Task details: Filter the data below down to the lines that contain the string "treble", copying each such line unchanged.

Dataset excerpts:
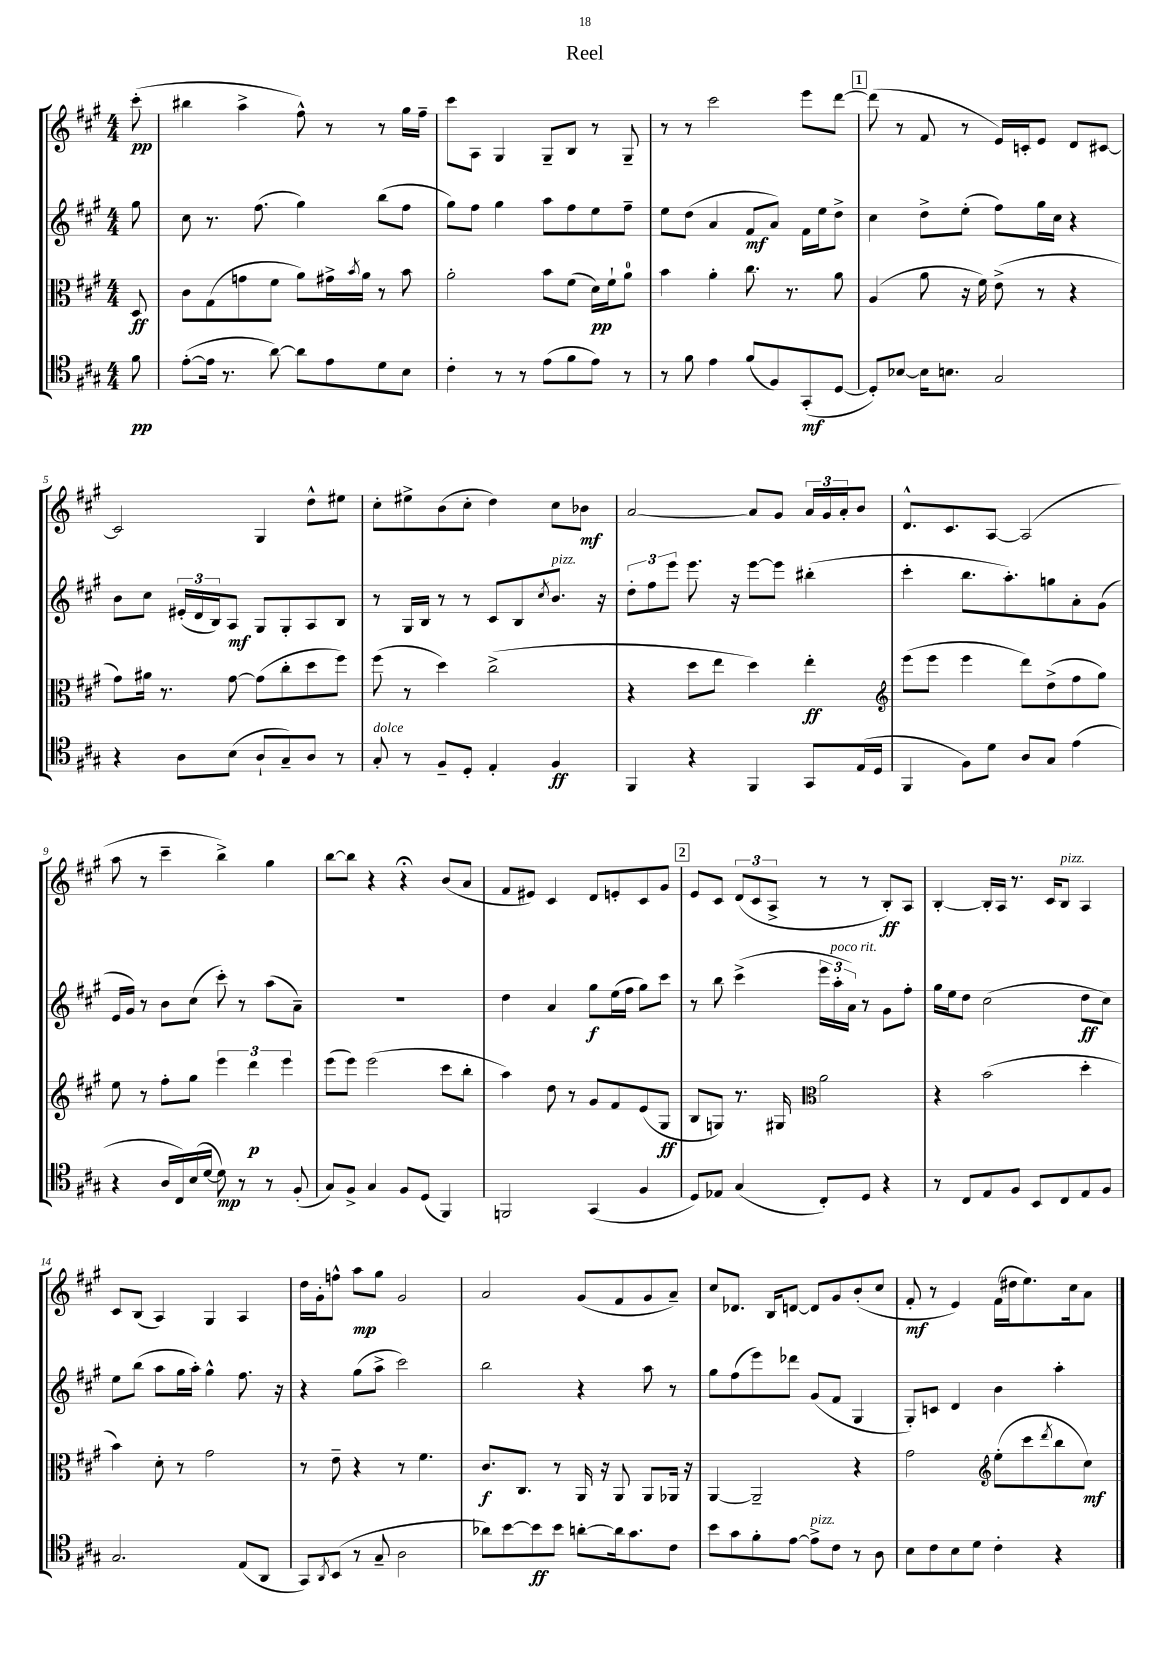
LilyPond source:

\header { title = "Reel" }
<<
\new StaffGroup <<
\new Staff = "s0" {
    \clef treble \key a \major \numericTimeSignature \time 4/4 \partial 8
    cis'''8-.\pp( |
    bis''4 a''4-> fis''8-^) r8 r8 gis''16 fis''16-- |
    cis'''8 a8 gis4 gis8-- b8 r8 gis8-- |
    r8 r8 cis'''2 e'''8 d'''8~ |
    \mark \markup { \box "1" } d'''8( r8 fis'8 r8 e'16) c'16-. e'8 d'8 cis'8~ |
    cis'2 gis4 d''8-^ eis''8 |
    cis''8-. eis''8-> b'8( cis''8-. d''4) cis''8 bes'8\mf |
    a'2~ a'8 gis'8 \tuplet 3/2 { a'16 gis'16 a'16-. } b'8 |
    d'8.-^ cis'8. a8~ a2( |
    a''8 r8 cis'''4-- b''4->) gis''4 |
    b''8~ b''8 r4 r4\fermata b'8( a'8 |
    fis'8 eis'8) cis'4 d'8 e'8-. cis'8 gis'8 |
    \mark \markup { \box "2" } e'8 cis'8 \tuplet 3/2 { d'8( cis'8 a8-> } r8 r8 b8-.\ff) a8 |
    b4~-. b16-. a16 r8. cis'16 b8^\markup { \italic "pizz." } a4 |
    cis'8 b8( a4) gis4 a4 |
    d''16 gis'16-. f''8-^ a''8\mp gis''8 gis'2 |
    a'2 gis'8( fis'8 gis'8 a'8--) |
    cis''8 des'8. b16 d'8~ d'8 gis'8 b'8-.( cis''8 |
    fis'8-.\mf r8 e'4) fis'16( dis''16 e''8.) cis''16 a'8 \bar "|." |
}
\new Staff = "s1" {
    \clef treble \key a \major \numericTimeSignature \time 4/4 \partial 8
    gis''8 |
    cis''8 r8. fis''8.( gis''4) b''8( fis''8 |
    gis''8) fis''8 gis''4 a''8 fis''8 e''8 fis''8-- |
    e''8 d''8( a'4 fis'8\mf a'8) fis'16 e''16 d''8-> |
    \mark \markup { \box "1" } cis''4 d''8-> e''8-.( fis''8) gis''16 cis''16 r4 |
    b'8 cis''8 \tuplet 3/2 { eis'16-.( d'16 b16) } a8\mf gis8 gis8-. a8 b8 |
    r8 gis16 b16 r8 r8 cis'8 b8 \acciaccatura { cis''8 } b'8.^\markup { \italic "pizz." } r16 |
    \tuplet 3/2 { d''8-. fis''8 e'''8 } e'''8. r16 e'''8~ e'''8 bis''4-.( |
    cis'''4-. b''8. a''8.-.) g''8 a'8-. gis'8( |
    e'16 gis'16) r8 b'8 cis''8( cis'''8-.) r8 a''8( a'8--) |
    R1 |
    d''4 a'4 gis''8\f e''16( fis''16 gis''8) cis'''8 |
    \mark \markup { \box "2" } r8 b''8 cis'''4->( \tuplet 3/2 { e'''16 a''16-.^\markup { \italic "poco rit." } a'16) } r8 gis'8 fis''8-. |
    gis''16 e''16 d''8 cis''2( d''8\ff cis''8) |
    e''8 b''8( a''8 gis''16 a''16-.) gis''4-^ fis''8. r16 |
    r4 gis''8( a''8-> cis'''2) |
    b''2 r4 a''8 r8 |
    gis''8 fis''8( e'''8) des'''8 gis'8( fis'8 gis4 |
    gis8-.) c'8 d'4 b'4 a''4-. \bar "|." |
}
\new Staff = "s2" {
    \clef alto \key a \major \numericTimeSignature \time 4/4 \partial 8
    d8\ff |
    cis'8 gis8( g'8 fis'8 a'8) gis'16-> \acciaccatura { b'8 } a'16 r8 b'8 |
    a'2-. b'8 fis'8( d'16\pp) fis'16-! a'8-0 |
    b'4 a'4-. cis''8. r8. a'8 |
    \mark \markup { \box "1" } a4( a'8 r16 fis'16) e'8->( r8 r4 |
    gis'8) ais'16 r8. gis'8~ gis'8( cis''8-. d''8 fis''8) |
    fis''8( r8 d''4) cis''2->( |
    r4 d''8 e''8 d''4) e''4-.\ff |
    \clef treble e'''8( e'''8 e'''4 d'''8) d''8->( fis''8 gis''8) |
    e''8 r8 fis''8-. gis''8 \tuplet 3/2 { e'''4 d'''4\p e'''4 } |
    e'''8( e'''8) e'''2( cis'''8 b''8-. |
    a''4) d''8 r8 gis'8 fis'8 e'8( gis8\ff |
    \mark \markup { \box "2" } b8 g8) r8. gis16 \clef alto a'2 |
    r4 b'2( d''4-. |
    b'4) d'8-. r8 gis'2 |
    r8 e'8-- r4 r8 fis'4. |
    cis'8.\f cis8. r8 a,16 r16 a,8 a,8 aes,16 r16 |
    a,4~ a,2-- r4 |
    gis'2 \clef treble e''8-.( cis'''8 \acciaccatura { d'''8 } b''8 cis''8\mf) \bar "|." |
}
\new Staff = "s3" {
    \clef tenor \key a \major \numericTimeSignature \time 4/4 \partial 8
    fis'8\pp |
    e'8~-.( e'16 r8. a'8~) a'8 e'8 d'8 b8 |
    cis'4-. r8 r8 e'8( fis'8 e'8) r8 |
    r8 fis'8 e'4 fis'8( fis8) gis,8-.\mf( d8~ |
    \mark \markup { \box "1" } d8-.) bes8~ bes16 b8. gis2 |
    r4 a8 b8( a8-! gis8--) a8 r8 |
    gis8-.^\markup { \italic "dolce" } r8 fis8-- d8-. e4-. fis4\ff |
    fis,4 r4 fis,4 gis,8 e16( d16 |
    fis,4 fis8) d'8 a8 gis8 e'4( |
    r4 a16 cis16) b16( d'16~ d'8\mp) r8 r8 fis8-.( |
    gis8) fis8-> gis4 fis8 d8( fis,4) |
    f,2 gis,4( fis4 |
    \mark \markup { \box "2" } d8) ees8 gis4( cis8-.) d8 r4 |
    r8 cis8 e8 fis8 b,8 cis8 e8 fis8 |
    gis2. e8( a,8 |
    gis,8) \acciaccatura { a,8 } b,8( r8 gis8-- a2 |
    aes'8) b'8~ b'8\ff b'8 a'8~-. a'16 gis'8. cis'8 |
    b'8 gis'8 fis'8-. e'8~ e'8->^\markup { \italic "pizz." } cis'8 r8 a8 |
    b8 cis'8 b8 d'8 cis'4-. r4 \bar "|." |
}
>>
>>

Reply to the task:
    \clef treble \key a \major \numericTimeSignature \time 4/4 \partial 8
    \clef treble \key a \major \numericTimeSignature \time 4/4 \partial 8
    \clef treble e'''8( e'''8 e'''4 d'''8) d''8->( fis''8 gis''8) |
    gis'2 \clef treble e''8-.( cis'''8 \acciaccatura { d'''8 } b''8 cis''8\mf) \bar "|." |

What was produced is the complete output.